■ **Supplied material**

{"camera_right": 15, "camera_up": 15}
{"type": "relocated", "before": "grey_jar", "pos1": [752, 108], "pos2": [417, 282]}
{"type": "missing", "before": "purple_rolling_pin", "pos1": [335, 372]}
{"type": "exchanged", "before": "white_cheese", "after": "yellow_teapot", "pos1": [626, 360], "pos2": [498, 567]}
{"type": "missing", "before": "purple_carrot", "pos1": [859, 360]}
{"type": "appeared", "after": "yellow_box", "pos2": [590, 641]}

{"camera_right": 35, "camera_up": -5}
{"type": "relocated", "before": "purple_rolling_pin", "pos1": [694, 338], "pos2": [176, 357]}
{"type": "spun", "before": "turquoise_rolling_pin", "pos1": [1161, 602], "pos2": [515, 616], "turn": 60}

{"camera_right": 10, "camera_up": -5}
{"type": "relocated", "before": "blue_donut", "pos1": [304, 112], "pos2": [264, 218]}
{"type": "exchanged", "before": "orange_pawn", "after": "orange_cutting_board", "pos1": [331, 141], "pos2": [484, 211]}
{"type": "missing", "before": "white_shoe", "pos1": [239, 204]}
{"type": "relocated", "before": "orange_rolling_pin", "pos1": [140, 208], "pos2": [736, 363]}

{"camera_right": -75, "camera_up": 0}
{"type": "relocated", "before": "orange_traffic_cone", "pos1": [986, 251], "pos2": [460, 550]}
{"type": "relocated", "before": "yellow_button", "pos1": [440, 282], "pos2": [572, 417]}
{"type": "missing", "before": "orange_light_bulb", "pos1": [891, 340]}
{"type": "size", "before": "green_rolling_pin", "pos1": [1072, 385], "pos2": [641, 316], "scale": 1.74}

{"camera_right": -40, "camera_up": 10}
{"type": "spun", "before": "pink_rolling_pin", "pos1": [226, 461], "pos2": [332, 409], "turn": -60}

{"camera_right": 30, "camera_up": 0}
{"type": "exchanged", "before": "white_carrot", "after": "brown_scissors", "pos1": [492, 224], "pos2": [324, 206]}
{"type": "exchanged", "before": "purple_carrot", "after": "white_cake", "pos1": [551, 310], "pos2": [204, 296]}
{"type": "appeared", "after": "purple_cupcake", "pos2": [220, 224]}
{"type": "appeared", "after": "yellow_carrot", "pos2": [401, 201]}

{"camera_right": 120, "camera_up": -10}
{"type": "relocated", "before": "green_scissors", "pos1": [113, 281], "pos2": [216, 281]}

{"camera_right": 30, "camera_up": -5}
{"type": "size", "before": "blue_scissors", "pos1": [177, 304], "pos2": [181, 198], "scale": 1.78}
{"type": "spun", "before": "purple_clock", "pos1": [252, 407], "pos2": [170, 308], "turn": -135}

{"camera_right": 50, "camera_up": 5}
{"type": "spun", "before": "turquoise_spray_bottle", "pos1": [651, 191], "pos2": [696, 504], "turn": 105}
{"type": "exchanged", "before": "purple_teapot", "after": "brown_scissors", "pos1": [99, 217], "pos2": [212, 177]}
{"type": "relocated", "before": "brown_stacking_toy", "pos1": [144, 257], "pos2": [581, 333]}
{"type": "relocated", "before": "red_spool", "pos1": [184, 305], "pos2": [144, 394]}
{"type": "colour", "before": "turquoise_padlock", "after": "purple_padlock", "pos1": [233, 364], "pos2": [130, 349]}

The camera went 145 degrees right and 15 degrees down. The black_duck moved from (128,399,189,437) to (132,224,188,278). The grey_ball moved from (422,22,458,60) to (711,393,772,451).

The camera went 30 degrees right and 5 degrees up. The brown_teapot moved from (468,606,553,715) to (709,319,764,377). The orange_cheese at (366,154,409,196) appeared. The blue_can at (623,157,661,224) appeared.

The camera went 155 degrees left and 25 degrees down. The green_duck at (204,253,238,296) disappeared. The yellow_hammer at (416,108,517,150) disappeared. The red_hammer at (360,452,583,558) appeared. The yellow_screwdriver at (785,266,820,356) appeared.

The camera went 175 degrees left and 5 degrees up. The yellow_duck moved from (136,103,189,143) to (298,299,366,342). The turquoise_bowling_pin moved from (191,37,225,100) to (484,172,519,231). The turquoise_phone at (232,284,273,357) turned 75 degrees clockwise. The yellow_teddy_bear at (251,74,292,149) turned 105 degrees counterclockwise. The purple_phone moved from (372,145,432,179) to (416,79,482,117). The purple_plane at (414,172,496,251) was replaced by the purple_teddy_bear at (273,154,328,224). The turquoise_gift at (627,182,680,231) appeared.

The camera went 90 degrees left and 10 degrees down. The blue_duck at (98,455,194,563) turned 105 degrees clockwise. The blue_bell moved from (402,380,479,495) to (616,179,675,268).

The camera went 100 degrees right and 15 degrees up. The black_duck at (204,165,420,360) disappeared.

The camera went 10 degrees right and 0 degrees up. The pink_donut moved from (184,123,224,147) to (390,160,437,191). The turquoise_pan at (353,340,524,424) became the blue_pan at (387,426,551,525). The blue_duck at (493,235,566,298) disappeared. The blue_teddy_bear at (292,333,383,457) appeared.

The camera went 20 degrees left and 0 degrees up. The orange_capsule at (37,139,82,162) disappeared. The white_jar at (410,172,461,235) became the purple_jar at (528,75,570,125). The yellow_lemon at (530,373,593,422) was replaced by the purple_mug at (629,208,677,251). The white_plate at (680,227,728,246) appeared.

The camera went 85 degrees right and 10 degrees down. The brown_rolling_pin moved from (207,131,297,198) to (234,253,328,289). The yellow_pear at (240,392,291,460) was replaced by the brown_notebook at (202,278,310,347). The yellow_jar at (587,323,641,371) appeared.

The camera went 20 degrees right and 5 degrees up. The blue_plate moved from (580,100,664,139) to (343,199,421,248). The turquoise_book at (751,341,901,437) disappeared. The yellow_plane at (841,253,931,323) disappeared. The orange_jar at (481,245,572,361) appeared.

■ **Exercise details**
Reproduce the data above in full, with no line missing.

■ **The completed task**
{"camera_right": 15, "camera_up": 15}
{"type": "relocated", "before": "grey_jar", "pos1": [752, 108], "pos2": [417, 282]}
{"type": "missing", "before": "purple_rolling_pin", "pos1": [335, 372]}
{"type": "exchanged", "before": "white_cheese", "after": "yellow_teapot", "pos1": [626, 360], "pos2": [498, 567]}
{"type": "missing", "before": "purple_carrot", "pos1": [859, 360]}
{"type": "appeared", "after": "yellow_box", "pos2": [590, 641]}

{"camera_right": 35, "camera_up": -5}
{"type": "relocated", "before": "purple_rolling_pin", "pos1": [694, 338], "pos2": [176, 357]}
{"type": "spun", "before": "turquoise_rolling_pin", "pos1": [1161, 602], "pos2": [515, 616], "turn": 60}

{"camera_right": 10, "camera_up": -5}
{"type": "relocated", "before": "blue_donut", "pos1": [304, 112], "pos2": [264, 218]}
{"type": "exchanged", "before": "orange_pawn", "after": "orange_cutting_board", "pos1": [331, 141], "pos2": [484, 211]}
{"type": "missing", "before": "white_shoe", "pos1": [239, 204]}
{"type": "relocated", "before": "orange_rolling_pin", "pos1": [140, 208], "pos2": [736, 363]}

{"camera_right": -75, "camera_up": 0}
{"type": "relocated", "before": "orange_traffic_cone", "pos1": [986, 251], "pos2": [460, 550]}
{"type": "relocated", "before": "yellow_button", "pos1": [440, 282], "pos2": [572, 417]}
{"type": "missing", "before": "orange_light_bulb", "pos1": [891, 340]}
{"type": "size", "before": "green_rolling_pin", "pos1": [1072, 385], "pos2": [641, 316], "scale": 1.74}

{"camera_right": -40, "camera_up": 10}
{"type": "spun", "before": "pink_rolling_pin", "pos1": [226, 461], "pos2": [332, 409], "turn": -60}

{"camera_right": 30, "camera_up": 0}
{"type": "exchanged", "before": "white_carrot", "after": "brown_scissors", "pos1": [492, 224], "pos2": [324, 206]}
{"type": "exchanged", "before": "purple_carrot", "after": "white_cake", "pos1": [551, 310], "pos2": [204, 296]}
{"type": "appeared", "after": "purple_cupcake", "pos2": [220, 224]}
{"type": "appeared", "after": "yellow_carrot", "pos2": [401, 201]}

{"camera_right": 120, "camera_up": -10}
{"type": "relocated", "before": "green_scissors", "pos1": [113, 281], "pos2": [216, 281]}

{"camera_right": 30, "camera_up": -5}
{"type": "size", "before": "blue_scissors", "pos1": [177, 304], "pos2": [181, 198], "scale": 1.78}
{"type": "spun", "before": "purple_clock", "pos1": [252, 407], "pos2": [170, 308], "turn": -135}

{"camera_right": 50, "camera_up": 5}
{"type": "spun", "before": "turquoise_spray_bottle", "pos1": [651, 191], "pos2": [696, 504], "turn": 105}
{"type": "exchanged", "before": "purple_teapot", "after": "brown_scissors", "pos1": [99, 217], "pos2": [212, 177]}
{"type": "relocated", "before": "brown_stacking_toy", "pos1": [144, 257], "pos2": [581, 333]}
{"type": "relocated", "before": "red_spool", "pos1": [184, 305], "pos2": [144, 394]}
{"type": "colour", "before": "turquoise_padlock", "after": "purple_padlock", "pos1": [233, 364], "pos2": [130, 349]}

The camera went 145 degrees right and 15 degrees down. The black_duck moved from (128,399,189,437) to (132,224,188,278). The grey_ball moved from (422,22,458,60) to (711,393,772,451).

The camera went 30 degrees right and 5 degrees up. The brown_teapot moved from (468,606,553,715) to (709,319,764,377). The orange_cheese at (366,154,409,196) appeared. The blue_can at (623,157,661,224) appeared.

The camera went 155 degrees left and 25 degrees down. The green_duck at (204,253,238,296) disappeared. The yellow_hammer at (416,108,517,150) disappeared. The red_hammer at (360,452,583,558) appeared. The yellow_screwdriver at (785,266,820,356) appeared.

The camera went 175 degrees left and 5 degrees up. The yellow_duck moved from (136,103,189,143) to (298,299,366,342). The turquoise_bowling_pin moved from (191,37,225,100) to (484,172,519,231). The turquoise_phone at (232,284,273,357) turned 75 degrees clockwise. The yellow_teddy_bear at (251,74,292,149) turned 105 degrees counterclockwise. The purple_phone moved from (372,145,432,179) to (416,79,482,117). The purple_plane at (414,172,496,251) was replaced by the purple_teddy_bear at (273,154,328,224). The turquoise_gift at (627,182,680,231) appeared.

The camera went 90 degrees left and 10 degrees down. The blue_duck at (98,455,194,563) turned 105 degrees clockwise. The blue_bell moved from (402,380,479,495) to (616,179,675,268).

The camera went 100 degrees right and 15 degrees up. The black_duck at (204,165,420,360) disappeared.

The camera went 10 degrees right and 0 degrees up. The pink_donut moved from (184,123,224,147) to (390,160,437,191). The turquoise_pan at (353,340,524,424) became the blue_pan at (387,426,551,525). The blue_duck at (493,235,566,298) disappeared. The blue_teddy_bear at (292,333,383,457) appeared.

The camera went 20 degrees left and 0 degrees up. The orange_capsule at (37,139,82,162) disappeared. The white_jar at (410,172,461,235) became the purple_jar at (528,75,570,125). The yellow_lemon at (530,373,593,422) was replaced by the purple_mug at (629,208,677,251). The white_plate at (680,227,728,246) appeared.

The camera went 85 degrees right and 10 degrees down. The brown_rolling_pin moved from (207,131,297,198) to (234,253,328,289). The yellow_pear at (240,392,291,460) was replaced by the brown_notebook at (202,278,310,347). The yellow_jar at (587,323,641,371) appeared.

The camera went 20 degrees right and 5 degrees up. The blue_plate moved from (580,100,664,139) to (343,199,421,248). The turquoise_book at (751,341,901,437) disappeared. The yellow_plane at (841,253,931,323) disappeared. The orange_jar at (481,245,572,361) appeared.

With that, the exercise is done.